**What you will do**
Lines outside the range are not wanted. Give again exactly the lines between the line holding "none -> purple cone A4 level 1" and the line holding "none -> lime brick A3:A10 level 1", inclusive, from the listing below.

**Input data**
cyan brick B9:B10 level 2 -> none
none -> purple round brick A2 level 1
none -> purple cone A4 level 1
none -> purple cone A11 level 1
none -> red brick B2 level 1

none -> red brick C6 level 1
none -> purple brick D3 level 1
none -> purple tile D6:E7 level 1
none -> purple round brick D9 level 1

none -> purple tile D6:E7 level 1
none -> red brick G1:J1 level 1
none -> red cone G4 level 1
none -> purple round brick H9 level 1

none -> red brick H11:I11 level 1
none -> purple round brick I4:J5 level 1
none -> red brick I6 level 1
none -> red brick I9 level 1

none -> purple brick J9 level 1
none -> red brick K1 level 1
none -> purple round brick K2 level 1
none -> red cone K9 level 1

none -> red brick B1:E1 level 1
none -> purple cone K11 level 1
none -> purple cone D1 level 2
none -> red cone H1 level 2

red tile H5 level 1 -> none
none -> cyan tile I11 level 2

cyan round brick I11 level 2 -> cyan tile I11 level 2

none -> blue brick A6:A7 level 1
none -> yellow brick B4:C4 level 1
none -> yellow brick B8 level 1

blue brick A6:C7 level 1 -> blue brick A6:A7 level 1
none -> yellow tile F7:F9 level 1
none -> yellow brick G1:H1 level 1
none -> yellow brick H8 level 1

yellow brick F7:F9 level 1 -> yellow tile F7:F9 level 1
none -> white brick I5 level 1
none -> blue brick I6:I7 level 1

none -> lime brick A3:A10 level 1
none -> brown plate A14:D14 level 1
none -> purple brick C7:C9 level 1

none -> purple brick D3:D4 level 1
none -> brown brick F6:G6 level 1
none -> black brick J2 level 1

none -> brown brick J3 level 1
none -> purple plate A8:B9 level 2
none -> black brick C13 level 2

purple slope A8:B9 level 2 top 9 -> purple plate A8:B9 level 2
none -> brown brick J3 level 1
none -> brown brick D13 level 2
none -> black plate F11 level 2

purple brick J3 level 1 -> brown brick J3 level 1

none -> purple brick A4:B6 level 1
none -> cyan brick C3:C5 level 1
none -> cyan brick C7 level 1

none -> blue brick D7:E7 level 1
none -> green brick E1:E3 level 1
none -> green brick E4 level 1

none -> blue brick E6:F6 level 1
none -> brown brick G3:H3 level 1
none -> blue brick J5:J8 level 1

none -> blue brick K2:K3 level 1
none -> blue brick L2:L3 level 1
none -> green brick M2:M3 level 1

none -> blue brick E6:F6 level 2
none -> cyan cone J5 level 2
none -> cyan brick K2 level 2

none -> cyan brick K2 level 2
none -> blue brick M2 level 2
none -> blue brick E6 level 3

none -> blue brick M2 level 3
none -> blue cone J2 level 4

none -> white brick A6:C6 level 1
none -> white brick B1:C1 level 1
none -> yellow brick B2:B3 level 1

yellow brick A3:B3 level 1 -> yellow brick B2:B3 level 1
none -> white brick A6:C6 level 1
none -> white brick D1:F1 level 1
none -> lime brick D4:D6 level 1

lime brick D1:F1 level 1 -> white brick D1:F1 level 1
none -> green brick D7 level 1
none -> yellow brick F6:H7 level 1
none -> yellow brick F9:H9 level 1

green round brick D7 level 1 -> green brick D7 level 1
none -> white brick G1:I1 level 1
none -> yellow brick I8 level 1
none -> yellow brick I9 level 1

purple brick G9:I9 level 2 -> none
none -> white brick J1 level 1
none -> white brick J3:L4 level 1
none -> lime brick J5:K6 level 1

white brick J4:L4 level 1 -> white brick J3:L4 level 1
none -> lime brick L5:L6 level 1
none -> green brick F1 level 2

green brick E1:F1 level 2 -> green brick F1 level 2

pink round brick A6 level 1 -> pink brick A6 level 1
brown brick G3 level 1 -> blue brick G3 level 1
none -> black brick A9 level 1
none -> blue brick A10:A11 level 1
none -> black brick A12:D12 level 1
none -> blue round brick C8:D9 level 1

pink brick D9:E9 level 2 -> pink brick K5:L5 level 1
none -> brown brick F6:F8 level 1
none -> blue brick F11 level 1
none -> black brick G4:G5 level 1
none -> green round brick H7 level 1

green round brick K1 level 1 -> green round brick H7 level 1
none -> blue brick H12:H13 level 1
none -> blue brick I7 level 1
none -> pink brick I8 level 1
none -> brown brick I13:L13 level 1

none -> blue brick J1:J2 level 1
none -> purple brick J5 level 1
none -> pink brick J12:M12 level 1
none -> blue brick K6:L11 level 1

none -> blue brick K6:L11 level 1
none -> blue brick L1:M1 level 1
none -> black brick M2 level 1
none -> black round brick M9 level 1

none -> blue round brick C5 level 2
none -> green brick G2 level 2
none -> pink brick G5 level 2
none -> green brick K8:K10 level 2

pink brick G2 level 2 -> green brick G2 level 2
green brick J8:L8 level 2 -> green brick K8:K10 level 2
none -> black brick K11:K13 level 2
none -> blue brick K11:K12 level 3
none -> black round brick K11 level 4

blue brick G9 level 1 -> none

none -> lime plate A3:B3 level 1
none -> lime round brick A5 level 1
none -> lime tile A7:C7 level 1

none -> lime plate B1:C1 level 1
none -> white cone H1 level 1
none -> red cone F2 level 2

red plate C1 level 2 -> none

**The completed task**
none -> purple cone A4 level 1
none -> purple cone A11 level 1
none -> red brick B2 level 1

none -> red brick C6 level 1
none -> purple brick D3 level 1
none -> purple tile D6:E7 level 1
none -> purple round brick D9 level 1

none -> purple tile D6:E7 level 1
none -> red brick G1:J1 level 1
none -> red cone G4 level 1
none -> purple round brick H9 level 1

none -> red brick H11:I11 level 1
none -> purple round brick I4:J5 level 1
none -> red brick I6 level 1
none -> red brick I9 level 1

none -> purple brick J9 level 1
none -> red brick K1 level 1
none -> purple round brick K2 level 1
none -> red cone K9 level 1

none -> red brick B1:E1 level 1
none -> purple cone K11 level 1
none -> purple cone D1 level 2
none -> red cone H1 level 2

red tile H5 level 1 -> none
none -> cyan tile I11 level 2

cyan round brick I11 level 2 -> cyan tile I11 level 2

none -> blue brick A6:A7 level 1
none -> yellow brick B4:C4 level 1
none -> yellow brick B8 level 1

blue brick A6:C7 level 1 -> blue brick A6:A7 level 1
none -> yellow tile F7:F9 level 1
none -> yellow brick G1:H1 level 1
none -> yellow brick H8 level 1

yellow brick F7:F9 level 1 -> yellow tile F7:F9 level 1
none -> white brick I5 level 1
none -> blue brick I6:I7 level 1

none -> lime brick A3:A10 level 1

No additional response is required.